**Your task**. Of all the lines below, output only those starting at the one with "PIR: AM312 -> HC-SR501" and ending at the one with "SCALE1 pin SCK: D7 -> D5", both ends included, exactly as written.

**Records for the task**.

━━━━

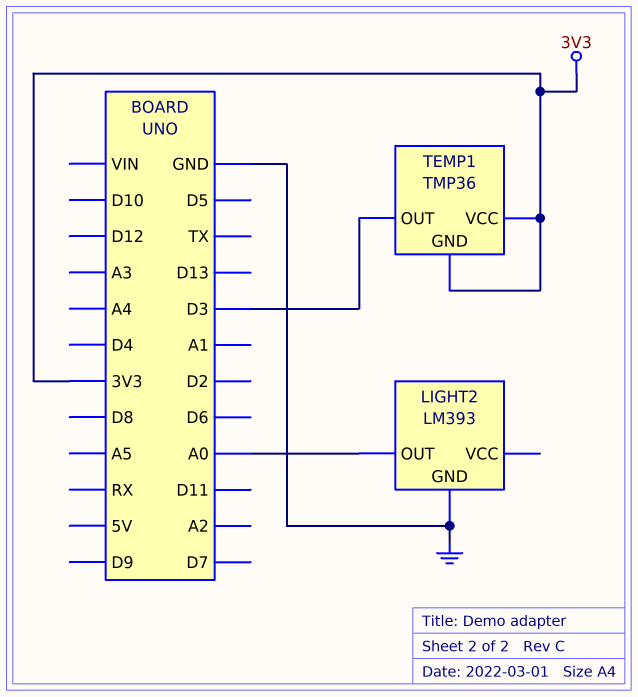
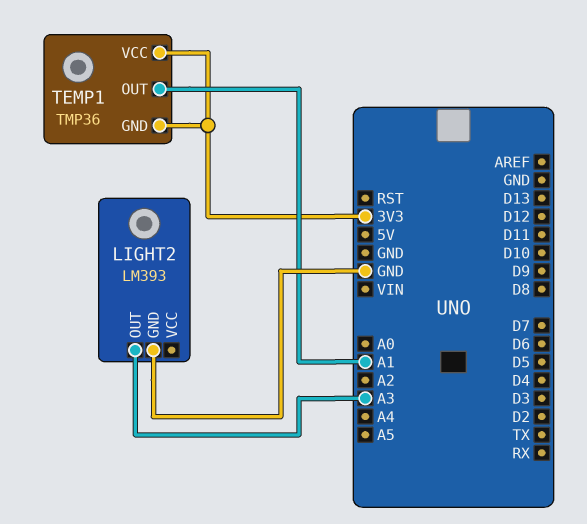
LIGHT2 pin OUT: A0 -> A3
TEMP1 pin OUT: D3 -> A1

━━━━

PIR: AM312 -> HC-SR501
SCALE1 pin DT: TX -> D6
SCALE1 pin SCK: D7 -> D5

━━━━

**Answer space**.
PIR: AM312 -> HC-SR501
SCALE1 pin DT: TX -> D6
SCALE1 pin SCK: D7 -> D5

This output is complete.